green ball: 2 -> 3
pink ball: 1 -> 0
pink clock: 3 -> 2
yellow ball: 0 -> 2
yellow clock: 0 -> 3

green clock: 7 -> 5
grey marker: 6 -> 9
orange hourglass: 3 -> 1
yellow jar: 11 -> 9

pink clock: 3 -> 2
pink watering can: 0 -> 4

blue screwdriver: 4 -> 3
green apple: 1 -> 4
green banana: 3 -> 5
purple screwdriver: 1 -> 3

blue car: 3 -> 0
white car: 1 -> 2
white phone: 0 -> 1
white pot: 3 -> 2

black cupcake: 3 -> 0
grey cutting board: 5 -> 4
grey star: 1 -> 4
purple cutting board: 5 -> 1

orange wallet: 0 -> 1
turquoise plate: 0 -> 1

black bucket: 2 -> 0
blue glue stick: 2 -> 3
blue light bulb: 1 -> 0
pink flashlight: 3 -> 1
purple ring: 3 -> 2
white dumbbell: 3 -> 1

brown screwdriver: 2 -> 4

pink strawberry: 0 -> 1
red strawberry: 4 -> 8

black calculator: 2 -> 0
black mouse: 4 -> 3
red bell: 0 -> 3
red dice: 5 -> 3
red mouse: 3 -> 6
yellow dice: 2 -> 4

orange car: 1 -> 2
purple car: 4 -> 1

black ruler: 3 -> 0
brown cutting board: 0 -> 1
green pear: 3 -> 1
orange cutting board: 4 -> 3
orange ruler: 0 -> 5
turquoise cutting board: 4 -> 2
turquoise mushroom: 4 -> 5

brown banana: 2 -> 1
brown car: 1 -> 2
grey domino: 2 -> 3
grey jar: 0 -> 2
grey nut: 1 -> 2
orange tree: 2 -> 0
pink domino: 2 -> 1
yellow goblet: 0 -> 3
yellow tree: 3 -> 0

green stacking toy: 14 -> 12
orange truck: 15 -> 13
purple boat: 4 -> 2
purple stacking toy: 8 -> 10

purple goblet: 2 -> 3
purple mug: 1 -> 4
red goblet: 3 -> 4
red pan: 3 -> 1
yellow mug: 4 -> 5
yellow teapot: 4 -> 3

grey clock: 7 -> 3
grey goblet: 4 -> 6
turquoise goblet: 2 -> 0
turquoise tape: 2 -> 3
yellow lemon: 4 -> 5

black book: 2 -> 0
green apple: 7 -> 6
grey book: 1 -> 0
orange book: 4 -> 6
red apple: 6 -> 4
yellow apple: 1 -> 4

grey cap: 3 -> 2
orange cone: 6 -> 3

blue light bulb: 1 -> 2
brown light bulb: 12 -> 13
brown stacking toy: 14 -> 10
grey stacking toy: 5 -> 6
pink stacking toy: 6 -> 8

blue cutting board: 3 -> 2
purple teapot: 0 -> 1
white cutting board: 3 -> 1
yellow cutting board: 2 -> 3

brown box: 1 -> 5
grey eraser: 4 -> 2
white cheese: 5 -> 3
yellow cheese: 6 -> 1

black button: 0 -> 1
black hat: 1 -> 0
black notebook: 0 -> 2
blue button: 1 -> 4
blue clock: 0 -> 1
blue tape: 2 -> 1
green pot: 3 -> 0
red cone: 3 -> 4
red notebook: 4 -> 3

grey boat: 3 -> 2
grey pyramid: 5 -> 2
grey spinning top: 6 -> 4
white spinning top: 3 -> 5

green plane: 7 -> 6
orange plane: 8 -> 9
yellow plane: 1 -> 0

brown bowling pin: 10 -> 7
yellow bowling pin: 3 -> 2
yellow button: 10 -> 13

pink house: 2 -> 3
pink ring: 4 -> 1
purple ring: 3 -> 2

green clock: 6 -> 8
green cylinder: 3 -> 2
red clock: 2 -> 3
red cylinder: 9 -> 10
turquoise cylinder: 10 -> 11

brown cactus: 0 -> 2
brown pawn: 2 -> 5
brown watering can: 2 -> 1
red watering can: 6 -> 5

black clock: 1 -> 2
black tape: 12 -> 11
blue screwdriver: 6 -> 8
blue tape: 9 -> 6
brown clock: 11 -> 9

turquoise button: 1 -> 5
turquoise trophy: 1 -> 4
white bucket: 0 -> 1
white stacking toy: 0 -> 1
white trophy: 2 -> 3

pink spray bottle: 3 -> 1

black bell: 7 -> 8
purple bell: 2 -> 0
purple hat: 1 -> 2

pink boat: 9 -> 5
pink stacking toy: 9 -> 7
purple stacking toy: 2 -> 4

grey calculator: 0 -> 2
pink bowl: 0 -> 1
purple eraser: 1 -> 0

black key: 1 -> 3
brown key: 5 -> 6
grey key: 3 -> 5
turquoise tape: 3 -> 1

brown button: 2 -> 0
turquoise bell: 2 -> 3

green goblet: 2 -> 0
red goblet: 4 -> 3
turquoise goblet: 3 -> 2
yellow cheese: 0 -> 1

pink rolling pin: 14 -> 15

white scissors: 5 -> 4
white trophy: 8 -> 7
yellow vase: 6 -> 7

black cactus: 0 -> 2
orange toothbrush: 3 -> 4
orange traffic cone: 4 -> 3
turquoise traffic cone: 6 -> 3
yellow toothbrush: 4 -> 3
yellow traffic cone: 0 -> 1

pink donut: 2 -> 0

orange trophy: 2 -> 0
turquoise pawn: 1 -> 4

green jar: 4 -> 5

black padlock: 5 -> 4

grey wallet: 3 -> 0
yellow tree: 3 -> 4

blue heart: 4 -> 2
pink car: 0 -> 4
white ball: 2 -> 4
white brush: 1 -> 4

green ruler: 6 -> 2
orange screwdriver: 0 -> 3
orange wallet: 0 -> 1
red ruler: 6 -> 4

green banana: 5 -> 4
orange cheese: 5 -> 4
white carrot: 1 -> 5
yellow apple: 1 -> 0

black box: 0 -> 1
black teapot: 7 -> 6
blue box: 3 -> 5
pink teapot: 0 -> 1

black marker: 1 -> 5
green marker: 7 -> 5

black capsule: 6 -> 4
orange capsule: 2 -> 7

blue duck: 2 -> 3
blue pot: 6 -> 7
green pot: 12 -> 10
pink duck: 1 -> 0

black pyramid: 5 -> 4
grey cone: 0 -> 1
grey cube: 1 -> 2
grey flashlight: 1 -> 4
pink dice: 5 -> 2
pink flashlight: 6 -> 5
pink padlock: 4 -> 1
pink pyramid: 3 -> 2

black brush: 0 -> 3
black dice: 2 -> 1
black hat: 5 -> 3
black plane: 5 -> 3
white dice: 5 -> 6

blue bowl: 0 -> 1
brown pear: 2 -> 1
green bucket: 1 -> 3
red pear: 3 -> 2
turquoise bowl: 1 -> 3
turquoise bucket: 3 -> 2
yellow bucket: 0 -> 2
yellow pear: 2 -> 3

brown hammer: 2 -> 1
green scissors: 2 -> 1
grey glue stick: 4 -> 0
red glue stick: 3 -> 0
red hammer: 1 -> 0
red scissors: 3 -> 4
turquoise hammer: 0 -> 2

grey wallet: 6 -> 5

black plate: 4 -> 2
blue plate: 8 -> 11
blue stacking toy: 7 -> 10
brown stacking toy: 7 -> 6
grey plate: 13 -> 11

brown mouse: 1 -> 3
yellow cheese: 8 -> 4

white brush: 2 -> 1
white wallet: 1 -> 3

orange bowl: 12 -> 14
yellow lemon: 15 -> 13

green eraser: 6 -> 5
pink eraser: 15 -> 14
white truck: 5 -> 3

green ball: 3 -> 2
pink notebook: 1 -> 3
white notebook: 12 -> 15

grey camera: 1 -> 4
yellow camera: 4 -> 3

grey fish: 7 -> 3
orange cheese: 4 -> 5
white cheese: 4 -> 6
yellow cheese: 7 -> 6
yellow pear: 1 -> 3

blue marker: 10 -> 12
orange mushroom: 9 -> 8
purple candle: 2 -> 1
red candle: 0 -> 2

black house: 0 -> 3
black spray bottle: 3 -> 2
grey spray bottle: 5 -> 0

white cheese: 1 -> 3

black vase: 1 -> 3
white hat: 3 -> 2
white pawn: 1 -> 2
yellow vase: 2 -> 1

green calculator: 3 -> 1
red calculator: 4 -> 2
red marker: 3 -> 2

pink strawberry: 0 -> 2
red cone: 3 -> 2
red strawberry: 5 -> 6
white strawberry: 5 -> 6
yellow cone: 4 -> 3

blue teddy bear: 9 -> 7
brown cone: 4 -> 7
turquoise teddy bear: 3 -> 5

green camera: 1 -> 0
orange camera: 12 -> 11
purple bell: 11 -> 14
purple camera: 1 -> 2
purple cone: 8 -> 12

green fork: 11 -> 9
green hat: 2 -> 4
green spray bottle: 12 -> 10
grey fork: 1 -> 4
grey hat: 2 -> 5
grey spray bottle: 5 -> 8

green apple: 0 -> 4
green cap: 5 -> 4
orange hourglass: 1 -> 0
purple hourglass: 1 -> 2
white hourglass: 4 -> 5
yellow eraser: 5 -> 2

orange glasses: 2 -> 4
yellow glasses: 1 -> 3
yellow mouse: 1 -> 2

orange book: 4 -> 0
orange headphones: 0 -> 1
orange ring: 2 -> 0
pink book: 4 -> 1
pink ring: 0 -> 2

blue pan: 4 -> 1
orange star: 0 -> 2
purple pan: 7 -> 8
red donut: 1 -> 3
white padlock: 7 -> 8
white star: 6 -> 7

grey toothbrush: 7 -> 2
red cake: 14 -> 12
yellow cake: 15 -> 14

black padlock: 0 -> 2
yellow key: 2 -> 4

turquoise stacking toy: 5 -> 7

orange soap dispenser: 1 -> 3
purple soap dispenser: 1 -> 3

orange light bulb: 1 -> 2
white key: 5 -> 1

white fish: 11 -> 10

.....

_Required action_
Could you set down, exactly as written, the lines above between the one holding "grey camera: 1 -> 4" and the one holding "grey toothbrush: 7 -> 2", inclusive, and nothing more?

_Answer_
grey camera: 1 -> 4
yellow camera: 4 -> 3

grey fish: 7 -> 3
orange cheese: 4 -> 5
white cheese: 4 -> 6
yellow cheese: 7 -> 6
yellow pear: 1 -> 3

blue marker: 10 -> 12
orange mushroom: 9 -> 8
purple candle: 2 -> 1
red candle: 0 -> 2

black house: 0 -> 3
black spray bottle: 3 -> 2
grey spray bottle: 5 -> 0

white cheese: 1 -> 3

black vase: 1 -> 3
white hat: 3 -> 2
white pawn: 1 -> 2
yellow vase: 2 -> 1

green calculator: 3 -> 1
red calculator: 4 -> 2
red marker: 3 -> 2

pink strawberry: 0 -> 2
red cone: 3 -> 2
red strawberry: 5 -> 6
white strawberry: 5 -> 6
yellow cone: 4 -> 3

blue teddy bear: 9 -> 7
brown cone: 4 -> 7
turquoise teddy bear: 3 -> 5

green camera: 1 -> 0
orange camera: 12 -> 11
purple bell: 11 -> 14
purple camera: 1 -> 2
purple cone: 8 -> 12

green fork: 11 -> 9
green hat: 2 -> 4
green spray bottle: 12 -> 10
grey fork: 1 -> 4
grey hat: 2 -> 5
grey spray bottle: 5 -> 8

green apple: 0 -> 4
green cap: 5 -> 4
orange hourglass: 1 -> 0
purple hourglass: 1 -> 2
white hourglass: 4 -> 5
yellow eraser: 5 -> 2

orange glasses: 2 -> 4
yellow glasses: 1 -> 3
yellow mouse: 1 -> 2

orange book: 4 -> 0
orange headphones: 0 -> 1
orange ring: 2 -> 0
pink book: 4 -> 1
pink ring: 0 -> 2

blue pan: 4 -> 1
orange star: 0 -> 2
purple pan: 7 -> 8
red donut: 1 -> 3
white padlock: 7 -> 8
white star: 6 -> 7

grey toothbrush: 7 -> 2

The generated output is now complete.